**Work to complete:** Would you copy only the lines below, beginning with the one that contains "red pear: 0 -> 4" and running through the last entry line?

(Data entries)
>>>

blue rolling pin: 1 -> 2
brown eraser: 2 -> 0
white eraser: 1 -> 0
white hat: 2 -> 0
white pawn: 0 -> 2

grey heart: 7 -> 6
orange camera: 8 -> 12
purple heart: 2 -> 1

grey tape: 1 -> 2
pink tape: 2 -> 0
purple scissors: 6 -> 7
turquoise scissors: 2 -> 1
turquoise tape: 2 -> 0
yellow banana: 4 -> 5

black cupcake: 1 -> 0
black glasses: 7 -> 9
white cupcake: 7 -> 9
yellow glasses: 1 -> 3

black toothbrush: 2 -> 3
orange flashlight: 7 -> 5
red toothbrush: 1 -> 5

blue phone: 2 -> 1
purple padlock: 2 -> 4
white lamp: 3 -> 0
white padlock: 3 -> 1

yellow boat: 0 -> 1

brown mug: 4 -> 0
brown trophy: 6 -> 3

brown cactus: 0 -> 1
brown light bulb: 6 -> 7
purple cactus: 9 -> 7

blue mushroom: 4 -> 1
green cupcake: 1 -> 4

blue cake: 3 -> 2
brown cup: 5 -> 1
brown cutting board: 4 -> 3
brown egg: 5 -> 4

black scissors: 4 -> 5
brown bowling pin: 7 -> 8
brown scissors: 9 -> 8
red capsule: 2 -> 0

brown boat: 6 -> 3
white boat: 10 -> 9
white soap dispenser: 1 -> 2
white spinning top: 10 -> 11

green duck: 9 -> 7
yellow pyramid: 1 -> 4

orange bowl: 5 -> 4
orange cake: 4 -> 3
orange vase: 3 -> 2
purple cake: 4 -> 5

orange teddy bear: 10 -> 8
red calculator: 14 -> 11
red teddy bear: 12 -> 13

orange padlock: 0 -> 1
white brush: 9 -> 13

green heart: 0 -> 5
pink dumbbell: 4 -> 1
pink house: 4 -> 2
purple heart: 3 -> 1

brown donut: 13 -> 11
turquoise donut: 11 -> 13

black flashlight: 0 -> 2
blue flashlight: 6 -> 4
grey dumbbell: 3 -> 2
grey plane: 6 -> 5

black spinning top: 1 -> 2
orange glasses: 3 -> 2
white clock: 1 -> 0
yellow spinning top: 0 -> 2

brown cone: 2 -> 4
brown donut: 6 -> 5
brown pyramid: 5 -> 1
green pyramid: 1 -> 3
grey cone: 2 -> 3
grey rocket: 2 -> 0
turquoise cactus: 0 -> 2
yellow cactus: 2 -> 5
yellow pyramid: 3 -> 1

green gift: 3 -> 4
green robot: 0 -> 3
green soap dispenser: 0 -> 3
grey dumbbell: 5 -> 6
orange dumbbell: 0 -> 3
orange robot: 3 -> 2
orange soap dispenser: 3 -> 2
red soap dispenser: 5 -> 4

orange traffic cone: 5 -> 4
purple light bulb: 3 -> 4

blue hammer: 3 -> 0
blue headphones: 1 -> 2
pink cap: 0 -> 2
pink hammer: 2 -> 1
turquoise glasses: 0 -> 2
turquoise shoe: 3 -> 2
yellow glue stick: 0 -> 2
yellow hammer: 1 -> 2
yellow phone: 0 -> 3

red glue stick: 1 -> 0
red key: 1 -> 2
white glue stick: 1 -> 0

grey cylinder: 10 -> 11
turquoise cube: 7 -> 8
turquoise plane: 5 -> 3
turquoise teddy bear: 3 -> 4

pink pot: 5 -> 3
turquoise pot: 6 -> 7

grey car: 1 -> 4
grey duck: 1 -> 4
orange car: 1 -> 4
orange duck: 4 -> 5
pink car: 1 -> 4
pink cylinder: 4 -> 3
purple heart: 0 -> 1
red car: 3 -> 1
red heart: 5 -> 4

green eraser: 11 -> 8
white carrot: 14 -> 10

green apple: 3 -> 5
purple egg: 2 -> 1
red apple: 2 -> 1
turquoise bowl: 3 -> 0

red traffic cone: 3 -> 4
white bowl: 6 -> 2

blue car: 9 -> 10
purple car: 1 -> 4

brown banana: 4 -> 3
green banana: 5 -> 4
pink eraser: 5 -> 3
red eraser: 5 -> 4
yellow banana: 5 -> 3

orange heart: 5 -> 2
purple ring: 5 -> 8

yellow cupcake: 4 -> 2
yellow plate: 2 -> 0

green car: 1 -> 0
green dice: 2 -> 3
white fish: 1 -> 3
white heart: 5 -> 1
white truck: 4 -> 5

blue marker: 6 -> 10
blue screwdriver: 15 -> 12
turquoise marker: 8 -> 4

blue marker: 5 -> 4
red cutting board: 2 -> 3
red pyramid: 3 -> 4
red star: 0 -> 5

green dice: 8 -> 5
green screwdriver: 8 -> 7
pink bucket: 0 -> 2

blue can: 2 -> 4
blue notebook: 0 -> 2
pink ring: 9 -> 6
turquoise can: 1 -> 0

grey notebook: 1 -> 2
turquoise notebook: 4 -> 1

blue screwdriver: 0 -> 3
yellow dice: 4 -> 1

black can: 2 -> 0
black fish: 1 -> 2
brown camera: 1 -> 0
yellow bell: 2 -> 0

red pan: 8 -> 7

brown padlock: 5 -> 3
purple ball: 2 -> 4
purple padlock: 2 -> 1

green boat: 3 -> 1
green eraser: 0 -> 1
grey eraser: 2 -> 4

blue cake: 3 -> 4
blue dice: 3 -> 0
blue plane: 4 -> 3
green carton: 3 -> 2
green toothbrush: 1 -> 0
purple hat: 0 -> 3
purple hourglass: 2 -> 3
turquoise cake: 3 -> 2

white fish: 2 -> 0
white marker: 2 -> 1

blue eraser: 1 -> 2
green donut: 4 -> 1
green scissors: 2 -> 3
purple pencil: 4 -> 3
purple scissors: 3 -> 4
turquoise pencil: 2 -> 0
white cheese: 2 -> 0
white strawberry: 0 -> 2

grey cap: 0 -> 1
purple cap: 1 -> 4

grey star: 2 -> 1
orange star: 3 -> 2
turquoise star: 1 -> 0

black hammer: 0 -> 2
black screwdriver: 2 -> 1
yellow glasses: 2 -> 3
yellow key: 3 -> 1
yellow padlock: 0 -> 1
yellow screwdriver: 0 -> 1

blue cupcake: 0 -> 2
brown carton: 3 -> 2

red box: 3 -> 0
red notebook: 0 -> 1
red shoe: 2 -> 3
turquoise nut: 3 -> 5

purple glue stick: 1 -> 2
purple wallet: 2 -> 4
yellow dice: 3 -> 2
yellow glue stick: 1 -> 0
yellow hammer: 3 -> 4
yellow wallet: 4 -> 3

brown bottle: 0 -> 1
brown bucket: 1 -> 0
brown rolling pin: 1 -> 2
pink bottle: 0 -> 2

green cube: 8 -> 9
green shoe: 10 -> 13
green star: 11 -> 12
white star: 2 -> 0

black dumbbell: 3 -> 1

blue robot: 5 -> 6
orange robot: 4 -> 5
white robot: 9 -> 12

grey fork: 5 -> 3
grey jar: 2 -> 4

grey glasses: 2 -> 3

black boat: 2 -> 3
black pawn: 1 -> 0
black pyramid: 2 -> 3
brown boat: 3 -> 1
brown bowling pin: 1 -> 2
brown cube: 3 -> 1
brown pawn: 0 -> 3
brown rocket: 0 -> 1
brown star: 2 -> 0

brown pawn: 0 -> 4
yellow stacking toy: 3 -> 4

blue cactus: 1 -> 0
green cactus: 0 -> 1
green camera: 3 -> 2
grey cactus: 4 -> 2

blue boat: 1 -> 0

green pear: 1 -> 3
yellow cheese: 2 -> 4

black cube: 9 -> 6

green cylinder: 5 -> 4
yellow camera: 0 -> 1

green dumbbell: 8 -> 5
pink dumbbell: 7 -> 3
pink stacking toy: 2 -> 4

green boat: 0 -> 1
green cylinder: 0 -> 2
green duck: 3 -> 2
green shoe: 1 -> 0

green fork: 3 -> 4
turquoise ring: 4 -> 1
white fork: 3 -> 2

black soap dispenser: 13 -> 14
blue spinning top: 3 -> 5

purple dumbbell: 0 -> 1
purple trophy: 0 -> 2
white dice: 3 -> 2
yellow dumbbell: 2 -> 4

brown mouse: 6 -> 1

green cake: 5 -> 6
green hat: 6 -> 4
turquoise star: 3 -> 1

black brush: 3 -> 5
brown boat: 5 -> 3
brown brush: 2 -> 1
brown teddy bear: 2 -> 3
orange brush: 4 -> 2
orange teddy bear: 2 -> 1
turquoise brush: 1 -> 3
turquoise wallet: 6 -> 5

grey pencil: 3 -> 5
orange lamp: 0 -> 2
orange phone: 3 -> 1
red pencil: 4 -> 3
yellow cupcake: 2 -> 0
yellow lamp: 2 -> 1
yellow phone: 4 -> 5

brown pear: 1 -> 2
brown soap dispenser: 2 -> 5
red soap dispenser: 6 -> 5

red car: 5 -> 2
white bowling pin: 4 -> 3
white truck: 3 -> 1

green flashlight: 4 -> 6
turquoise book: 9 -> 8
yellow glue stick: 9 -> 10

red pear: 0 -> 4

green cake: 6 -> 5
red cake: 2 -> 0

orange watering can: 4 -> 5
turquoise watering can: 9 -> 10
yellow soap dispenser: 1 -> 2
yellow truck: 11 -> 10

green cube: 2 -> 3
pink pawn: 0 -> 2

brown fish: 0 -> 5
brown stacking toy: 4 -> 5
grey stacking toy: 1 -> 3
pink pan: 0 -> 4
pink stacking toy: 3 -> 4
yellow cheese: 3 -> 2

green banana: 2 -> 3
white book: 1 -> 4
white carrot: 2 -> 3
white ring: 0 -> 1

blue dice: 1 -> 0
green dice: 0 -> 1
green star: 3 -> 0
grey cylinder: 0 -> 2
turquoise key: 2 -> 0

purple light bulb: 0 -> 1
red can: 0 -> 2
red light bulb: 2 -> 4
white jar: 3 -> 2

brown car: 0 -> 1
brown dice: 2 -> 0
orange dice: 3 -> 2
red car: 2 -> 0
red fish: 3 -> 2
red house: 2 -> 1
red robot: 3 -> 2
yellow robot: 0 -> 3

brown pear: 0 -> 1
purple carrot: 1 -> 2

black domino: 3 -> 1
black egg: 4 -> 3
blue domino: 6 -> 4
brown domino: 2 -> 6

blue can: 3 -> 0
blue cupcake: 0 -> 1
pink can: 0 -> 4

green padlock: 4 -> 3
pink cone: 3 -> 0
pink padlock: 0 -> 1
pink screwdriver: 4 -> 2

<<<

**Result for this exercise:**
red pear: 0 -> 4

green cake: 6 -> 5
red cake: 2 -> 0

orange watering can: 4 -> 5
turquoise watering can: 9 -> 10
yellow soap dispenser: 1 -> 2
yellow truck: 11 -> 10

green cube: 2 -> 3
pink pawn: 0 -> 2

brown fish: 0 -> 5
brown stacking toy: 4 -> 5
grey stacking toy: 1 -> 3
pink pan: 0 -> 4
pink stacking toy: 3 -> 4
yellow cheese: 3 -> 2

green banana: 2 -> 3
white book: 1 -> 4
white carrot: 2 -> 3
white ring: 0 -> 1

blue dice: 1 -> 0
green dice: 0 -> 1
green star: 3 -> 0
grey cylinder: 0 -> 2
turquoise key: 2 -> 0

purple light bulb: 0 -> 1
red can: 0 -> 2
red light bulb: 2 -> 4
white jar: 3 -> 2

brown car: 0 -> 1
brown dice: 2 -> 0
orange dice: 3 -> 2
red car: 2 -> 0
red fish: 3 -> 2
red house: 2 -> 1
red robot: 3 -> 2
yellow robot: 0 -> 3

brown pear: 0 -> 1
purple carrot: 1 -> 2

black domino: 3 -> 1
black egg: 4 -> 3
blue domino: 6 -> 4
brown domino: 2 -> 6

blue can: 3 -> 0
blue cupcake: 0 -> 1
pink can: 0 -> 4

green padlock: 4 -> 3
pink cone: 3 -> 0
pink padlock: 0 -> 1
pink screwdriver: 4 -> 2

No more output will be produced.